• The problem:
Consider the listing below. Extract exactly the lines from the line containing "removed | zanahoria" to the line containing "camera: 10 degrees right, 5 degrees down", both included.

Data to examine START

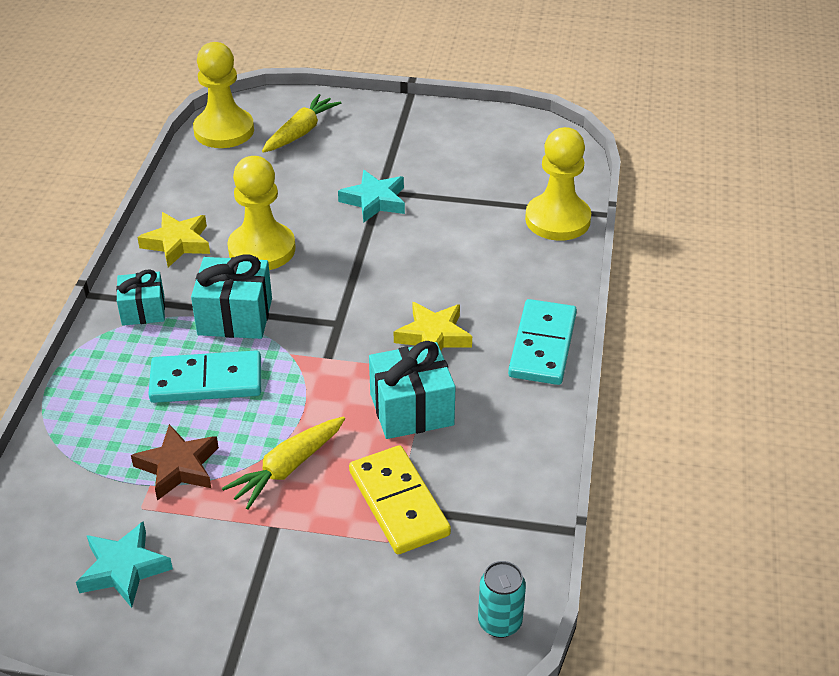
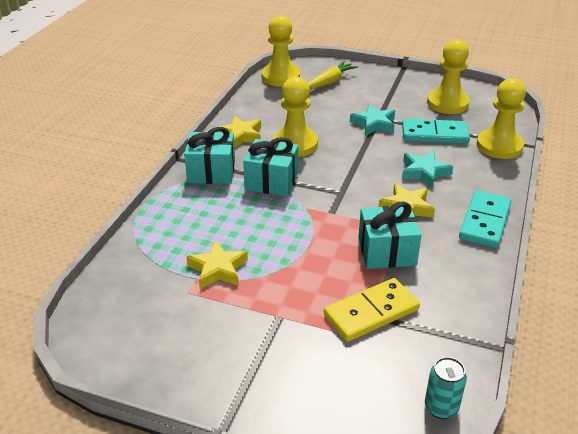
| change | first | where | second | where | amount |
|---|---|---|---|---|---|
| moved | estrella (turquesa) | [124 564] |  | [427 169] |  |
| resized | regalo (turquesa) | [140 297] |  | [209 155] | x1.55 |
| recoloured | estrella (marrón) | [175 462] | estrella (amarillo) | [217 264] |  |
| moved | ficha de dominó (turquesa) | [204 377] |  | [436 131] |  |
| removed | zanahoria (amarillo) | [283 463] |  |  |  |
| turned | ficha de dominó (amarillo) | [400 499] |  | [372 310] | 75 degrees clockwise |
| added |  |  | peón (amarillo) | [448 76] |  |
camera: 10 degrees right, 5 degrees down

Data to examine END
Data to examine START

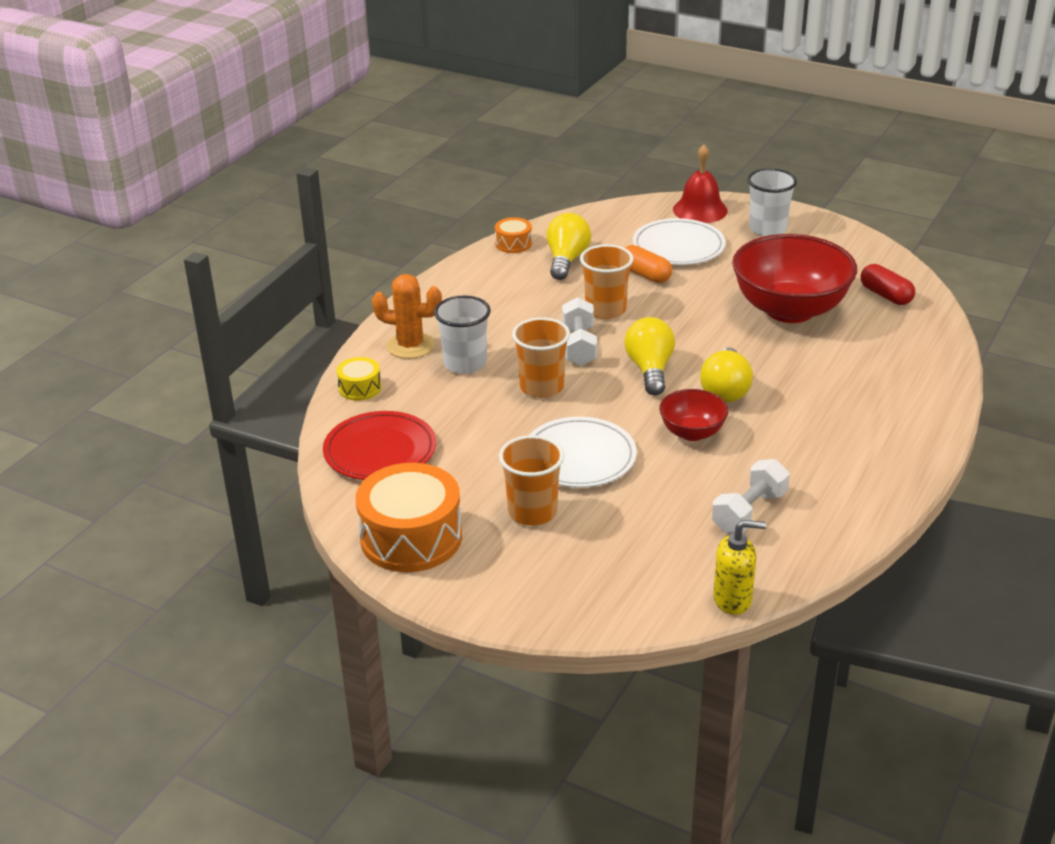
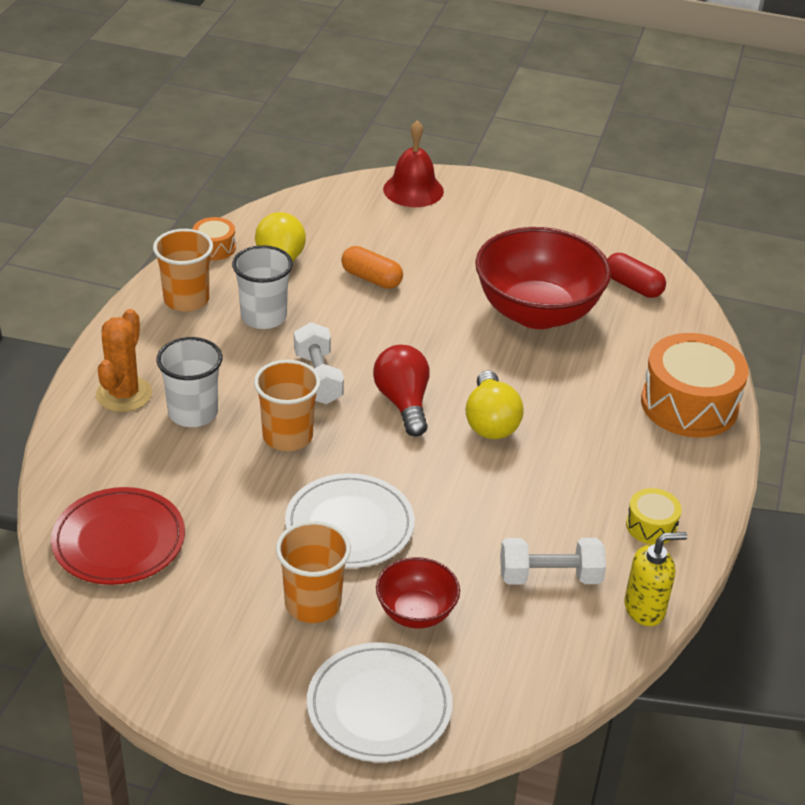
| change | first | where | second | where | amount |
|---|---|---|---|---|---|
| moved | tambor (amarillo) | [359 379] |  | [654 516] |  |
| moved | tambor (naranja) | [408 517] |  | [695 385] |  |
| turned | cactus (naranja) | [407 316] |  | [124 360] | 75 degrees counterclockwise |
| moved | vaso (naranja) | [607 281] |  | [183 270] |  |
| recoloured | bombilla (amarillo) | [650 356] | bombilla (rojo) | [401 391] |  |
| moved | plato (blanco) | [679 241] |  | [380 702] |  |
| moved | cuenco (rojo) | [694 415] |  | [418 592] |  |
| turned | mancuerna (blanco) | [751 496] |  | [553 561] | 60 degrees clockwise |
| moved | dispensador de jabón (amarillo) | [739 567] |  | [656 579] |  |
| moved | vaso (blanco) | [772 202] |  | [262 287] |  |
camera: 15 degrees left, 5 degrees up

Data to examine END

• Problem solution:
| removed | zanahoria (amarillo) | [283 463] |  |  |  |
| turned | ficha de dominó (amarillo) | [400 499] |  | [372 310] | 75 degrees clockwise |
| added |  |  | peón (amarillo) | [448 76] |  |
camera: 10 degrees right, 5 degrees down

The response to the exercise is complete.